**INFORMATION GIVEN:**
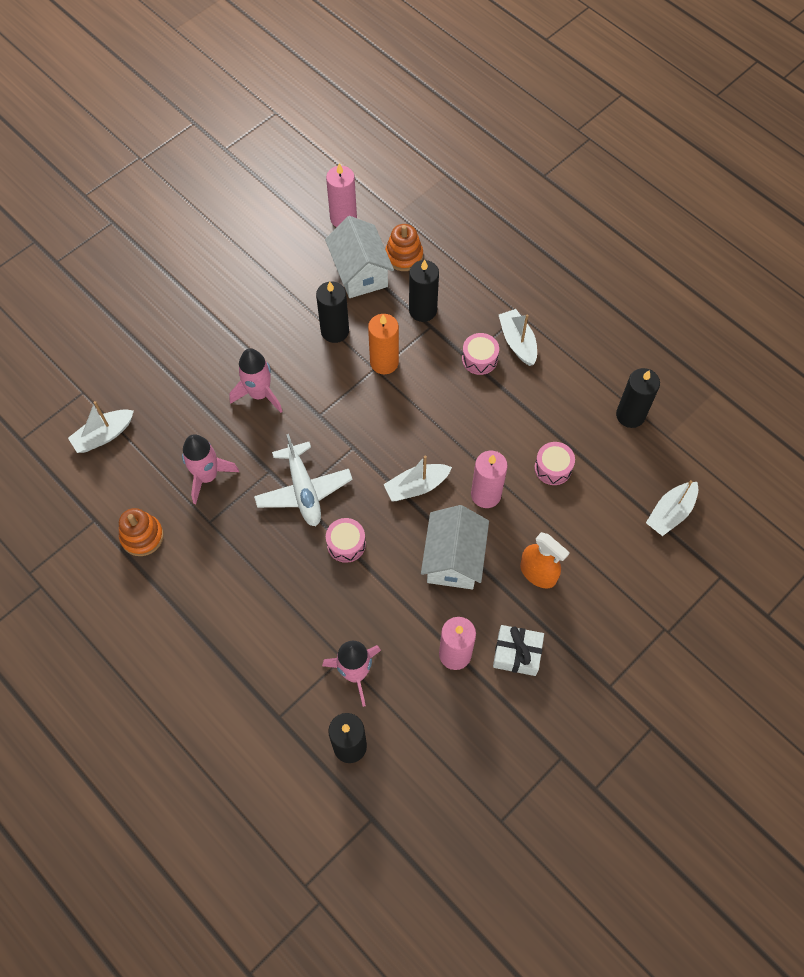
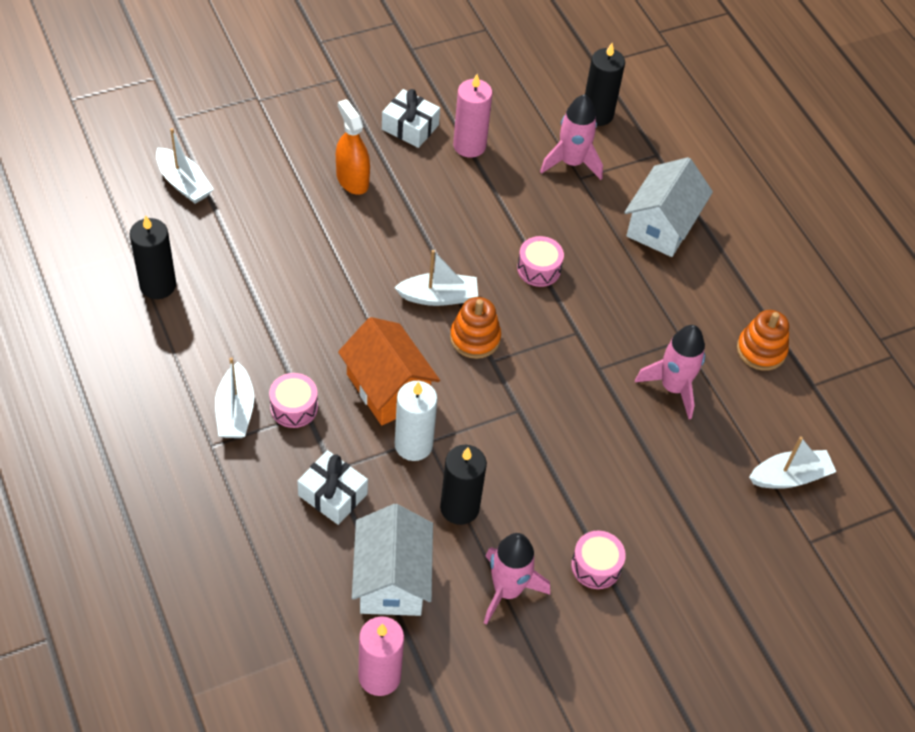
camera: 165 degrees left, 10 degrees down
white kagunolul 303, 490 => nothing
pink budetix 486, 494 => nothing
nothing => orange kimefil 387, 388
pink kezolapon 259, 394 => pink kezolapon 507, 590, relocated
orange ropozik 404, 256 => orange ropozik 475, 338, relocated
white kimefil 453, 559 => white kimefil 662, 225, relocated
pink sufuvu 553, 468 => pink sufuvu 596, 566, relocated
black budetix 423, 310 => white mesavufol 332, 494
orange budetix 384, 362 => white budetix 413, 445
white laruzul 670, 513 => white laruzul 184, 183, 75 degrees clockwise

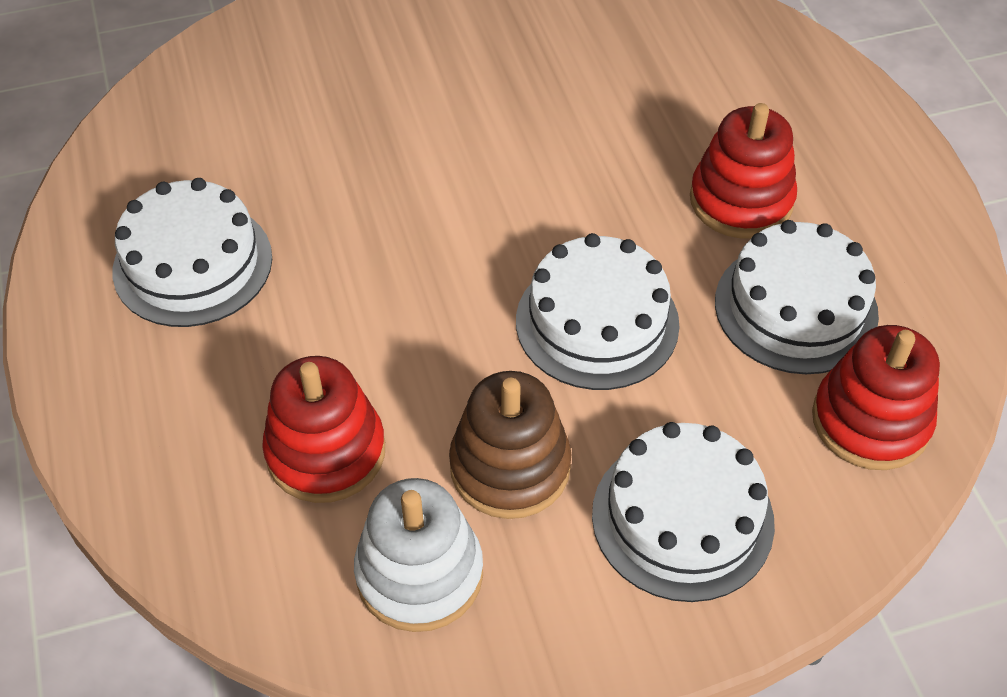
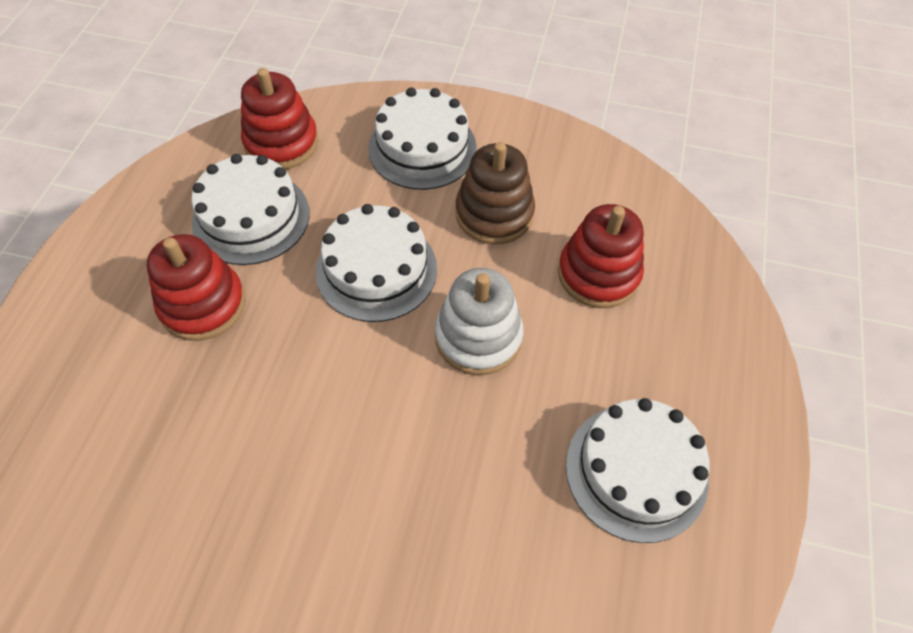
camera: 150 degrees left, 5 degrees up
white ropozik 419, 574 => white ropozik 478, 337, relocated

**ASSIGNED TASK:**
Copy nothing but the lines from the top of the material through the line holding "white laruzul 670, 513", exactly as written; omit pictures.

**SOLUTION:**
camera: 165 degrees left, 10 degrees down
white kagunolul 303, 490 => nothing
pink budetix 486, 494 => nothing
nothing => orange kimefil 387, 388
pink kezolapon 259, 394 => pink kezolapon 507, 590, relocated
orange ropozik 404, 256 => orange ropozik 475, 338, relocated
white kimefil 453, 559 => white kimefil 662, 225, relocated
pink sufuvu 553, 468 => pink sufuvu 596, 566, relocated
black budetix 423, 310 => white mesavufol 332, 494
orange budetix 384, 362 => white budetix 413, 445
white laruzul 670, 513 => white laruzul 184, 183, 75 degrees clockwise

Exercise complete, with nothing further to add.